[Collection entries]
* Start *

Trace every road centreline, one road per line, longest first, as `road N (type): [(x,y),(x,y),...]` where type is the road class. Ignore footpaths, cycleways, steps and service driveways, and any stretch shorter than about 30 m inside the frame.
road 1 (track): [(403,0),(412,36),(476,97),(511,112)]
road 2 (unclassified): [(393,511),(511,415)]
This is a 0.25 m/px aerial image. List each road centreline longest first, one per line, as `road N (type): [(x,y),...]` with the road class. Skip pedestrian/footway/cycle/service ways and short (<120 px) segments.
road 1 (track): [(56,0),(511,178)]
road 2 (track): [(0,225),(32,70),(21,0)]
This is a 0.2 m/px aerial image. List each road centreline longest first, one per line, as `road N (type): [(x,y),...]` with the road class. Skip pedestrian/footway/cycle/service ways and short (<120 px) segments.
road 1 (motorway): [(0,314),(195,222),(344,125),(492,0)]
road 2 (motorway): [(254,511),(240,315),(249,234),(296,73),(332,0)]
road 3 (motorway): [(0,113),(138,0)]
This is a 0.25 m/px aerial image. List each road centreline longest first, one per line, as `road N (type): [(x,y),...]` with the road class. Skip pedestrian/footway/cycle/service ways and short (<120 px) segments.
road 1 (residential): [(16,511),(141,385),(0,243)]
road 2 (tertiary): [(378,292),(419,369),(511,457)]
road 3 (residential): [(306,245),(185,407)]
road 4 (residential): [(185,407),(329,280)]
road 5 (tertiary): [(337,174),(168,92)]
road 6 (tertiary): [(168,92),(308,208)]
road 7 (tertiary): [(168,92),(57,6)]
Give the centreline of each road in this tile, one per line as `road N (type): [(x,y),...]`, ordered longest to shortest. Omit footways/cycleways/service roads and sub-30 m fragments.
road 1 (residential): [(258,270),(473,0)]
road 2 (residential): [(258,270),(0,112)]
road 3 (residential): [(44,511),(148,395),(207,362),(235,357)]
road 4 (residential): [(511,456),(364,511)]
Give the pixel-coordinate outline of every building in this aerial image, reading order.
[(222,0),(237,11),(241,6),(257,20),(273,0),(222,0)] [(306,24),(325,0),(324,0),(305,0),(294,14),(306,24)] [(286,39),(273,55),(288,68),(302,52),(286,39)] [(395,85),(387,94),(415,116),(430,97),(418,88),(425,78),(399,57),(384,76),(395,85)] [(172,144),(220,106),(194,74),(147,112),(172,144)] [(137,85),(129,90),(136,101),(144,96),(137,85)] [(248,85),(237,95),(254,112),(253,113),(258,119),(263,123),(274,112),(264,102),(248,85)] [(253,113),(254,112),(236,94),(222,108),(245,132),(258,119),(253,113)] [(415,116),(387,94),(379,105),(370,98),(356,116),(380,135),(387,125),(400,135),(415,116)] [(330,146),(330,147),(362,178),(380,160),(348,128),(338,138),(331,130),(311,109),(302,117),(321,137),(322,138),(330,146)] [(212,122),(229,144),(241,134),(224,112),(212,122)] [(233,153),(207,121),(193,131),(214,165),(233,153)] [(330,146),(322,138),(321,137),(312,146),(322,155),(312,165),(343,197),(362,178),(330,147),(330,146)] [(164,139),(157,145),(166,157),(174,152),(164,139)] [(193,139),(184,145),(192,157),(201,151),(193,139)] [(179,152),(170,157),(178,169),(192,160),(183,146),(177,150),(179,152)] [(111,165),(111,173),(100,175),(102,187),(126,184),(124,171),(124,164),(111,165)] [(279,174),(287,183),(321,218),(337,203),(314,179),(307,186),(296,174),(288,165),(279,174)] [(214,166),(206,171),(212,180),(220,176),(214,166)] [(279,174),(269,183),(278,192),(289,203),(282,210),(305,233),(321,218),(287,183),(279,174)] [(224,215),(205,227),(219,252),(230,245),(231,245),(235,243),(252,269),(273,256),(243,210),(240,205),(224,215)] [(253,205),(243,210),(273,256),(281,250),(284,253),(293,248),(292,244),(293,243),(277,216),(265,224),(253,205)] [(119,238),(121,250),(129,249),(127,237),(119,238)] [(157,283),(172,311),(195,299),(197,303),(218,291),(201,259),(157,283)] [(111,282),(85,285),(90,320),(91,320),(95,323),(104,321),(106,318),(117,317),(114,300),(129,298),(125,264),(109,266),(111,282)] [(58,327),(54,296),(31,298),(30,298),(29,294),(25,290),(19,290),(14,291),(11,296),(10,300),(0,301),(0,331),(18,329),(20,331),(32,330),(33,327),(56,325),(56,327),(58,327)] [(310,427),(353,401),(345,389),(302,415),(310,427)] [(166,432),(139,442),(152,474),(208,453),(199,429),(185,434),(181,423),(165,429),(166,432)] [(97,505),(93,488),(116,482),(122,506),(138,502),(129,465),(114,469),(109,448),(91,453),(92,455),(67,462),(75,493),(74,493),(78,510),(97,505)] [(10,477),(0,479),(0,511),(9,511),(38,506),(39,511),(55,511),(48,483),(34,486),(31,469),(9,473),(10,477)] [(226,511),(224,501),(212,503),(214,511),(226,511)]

* End *

PROBLEM DETAILS -
Count how many lines in the rows above contain the string "Give", with case mattering, and reply with the number alone.

EXERCISE SOLUTION -
2